» **PROVIDED DATA**
▼

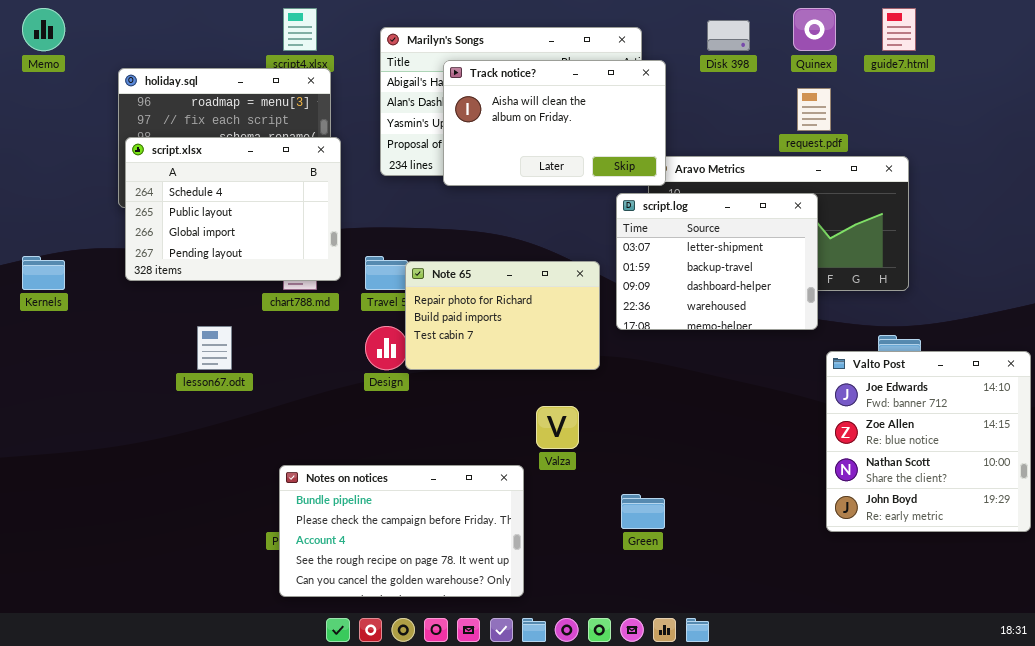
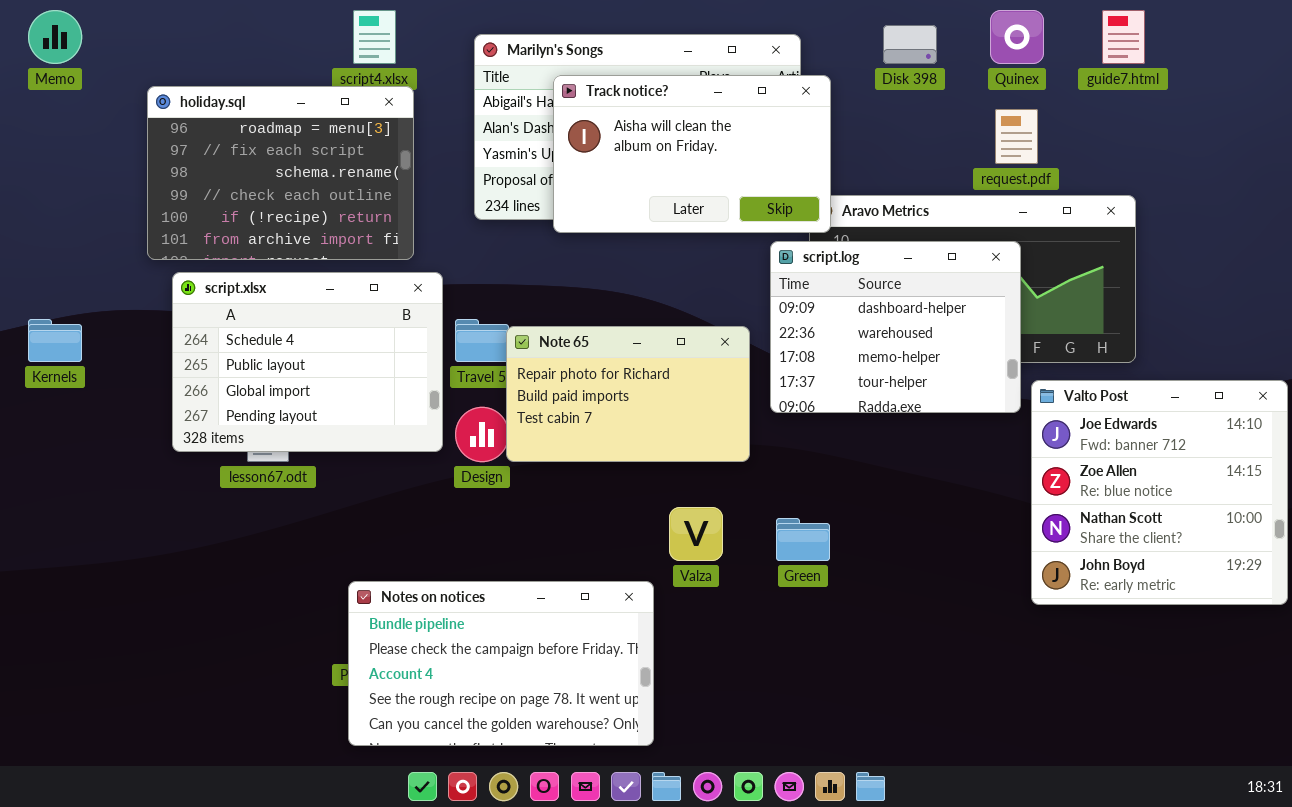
script.xlsx: [125,137,341,281] -> [172,272,443,452], moved
script.log: [616,193,818,330] -> [770,241,1021,413], scrolled down 2 rows
Valto Post: [826,351,1031,532] -> [1031,380,1288,605], moved
Green: [621,494,665,529] -> [776,518,830,561], moved

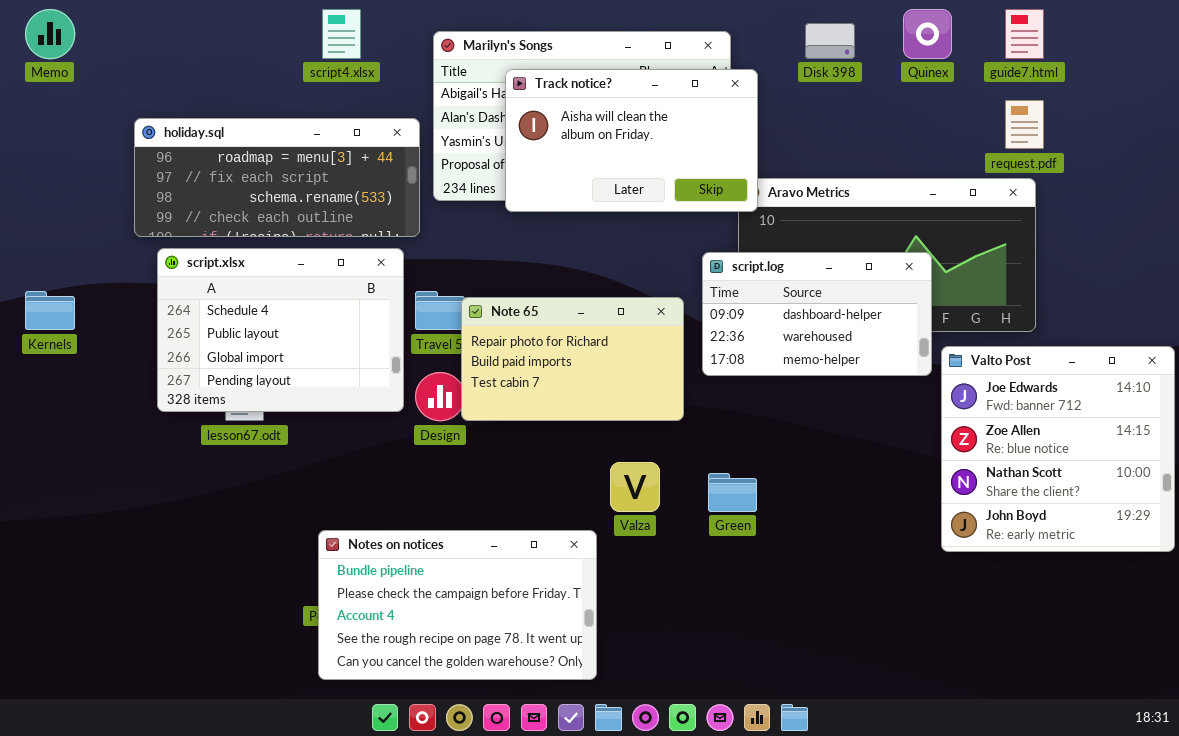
holiday.sql: [147,86,414,260] -> [134,118,420,237], resized
request.pdf: [995,109,1038,164] -> [1005,100,1044,149], moved
script.log: [770,241,1021,413] -> [702,252,932,376], resized

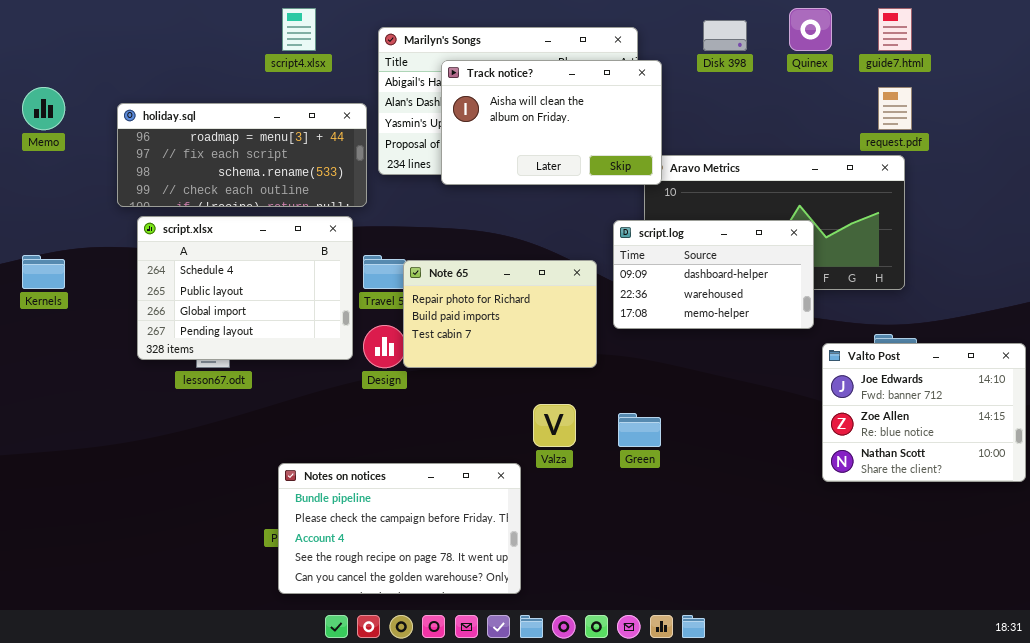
Memo: [25,9,75,59] -> [22,87,65,130], moved
Valto Post: [941,346,1175,552] -> [822,343,1026,482], resized

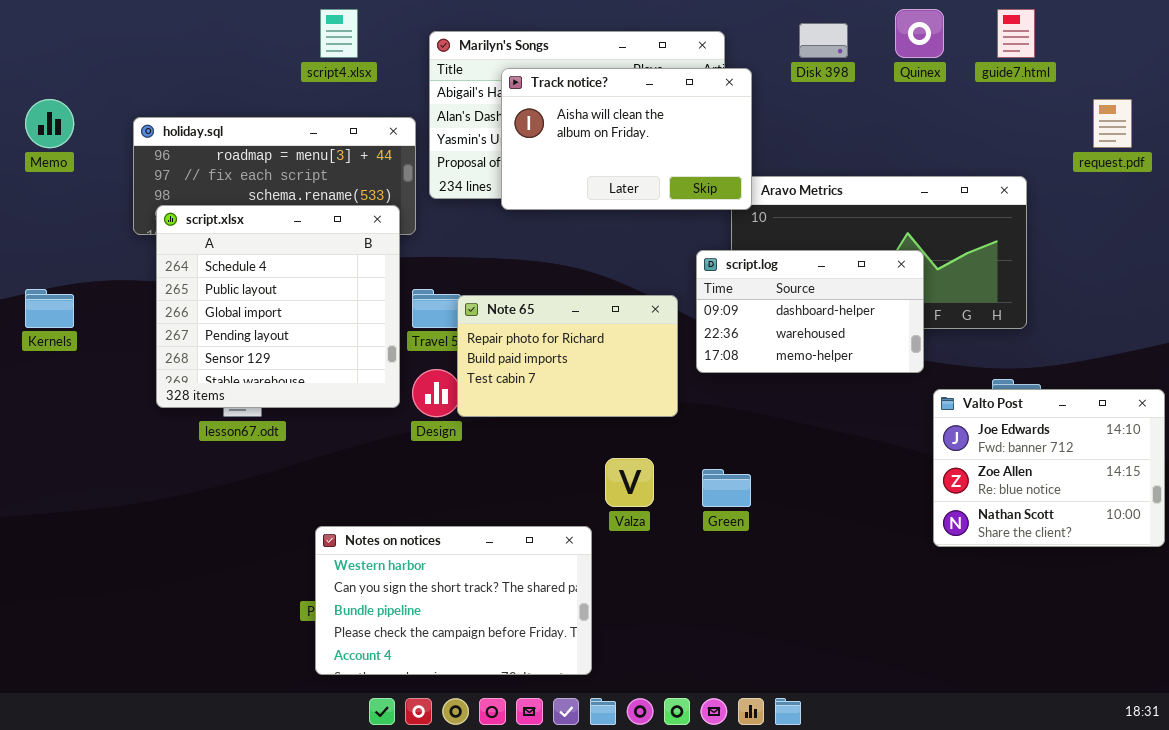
request.pdf: [878,87,912,130] -> [1093,99,1132,148], moved
script.xlsx: [137,216,353,360] -> [156,205,400,408], resized
Notes on notices: [278,463,521,594] -> [315,526,592,675], scrolled up 2 rows

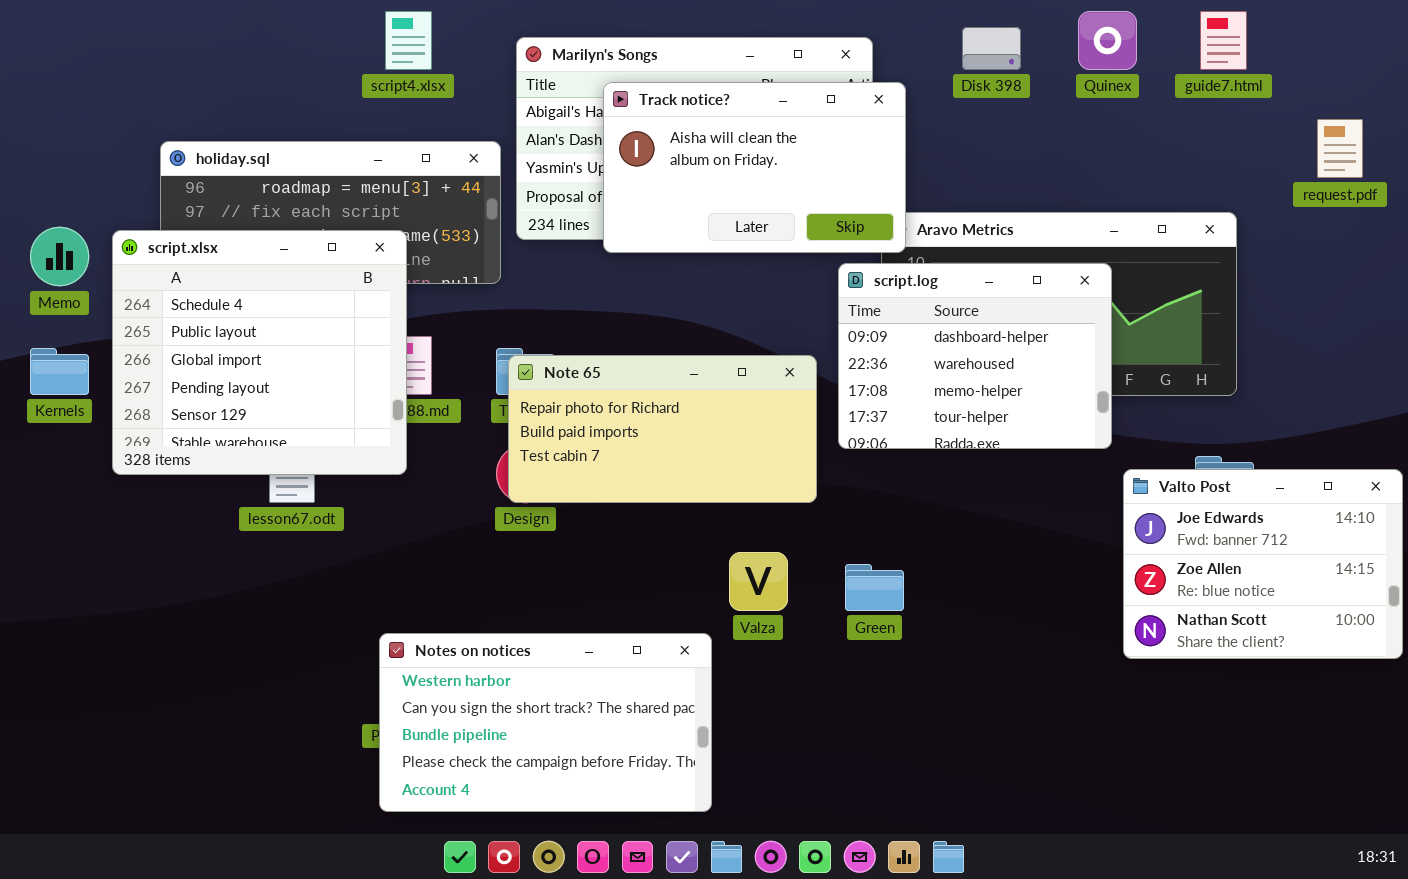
Memo: [25,99,74,148] -> [30,227,89,286], moved
script.xlsx: [156,205,400,408] -> [112,230,407,475], moved
script.log: [696,250,924,373] -> [838,263,1112,449], resized
Note 65: [457,295,678,417] -> [508,355,817,503], resized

▲

» **WHAT YOU NEED TO DO**
Every record is to be restated word for word, with the pictures left out.

» **PROBLEM SOLUTION**
script.xlsx: [125,137,341,281] -> [172,272,443,452], moved
script.log: [616,193,818,330] -> [770,241,1021,413], scrolled down 2 rows
Valto Post: [826,351,1031,532] -> [1031,380,1288,605], moved
Green: [621,494,665,529] -> [776,518,830,561], moved

holiday.sql: [147,86,414,260] -> [134,118,420,237], resized
request.pdf: [995,109,1038,164] -> [1005,100,1044,149], moved
script.log: [770,241,1021,413] -> [702,252,932,376], resized

Memo: [25,9,75,59] -> [22,87,65,130], moved
Valto Post: [941,346,1175,552] -> [822,343,1026,482], resized

request.pdf: [878,87,912,130] -> [1093,99,1132,148], moved
script.xlsx: [137,216,353,360] -> [156,205,400,408], resized
Notes on notices: [278,463,521,594] -> [315,526,592,675], scrolled up 2 rows

Memo: [25,99,74,148] -> [30,227,89,286], moved
script.xlsx: [156,205,400,408] -> [112,230,407,475], moved
script.log: [696,250,924,373] -> [838,263,1112,449], resized
Note 65: [457,295,678,417] -> [508,355,817,503], resized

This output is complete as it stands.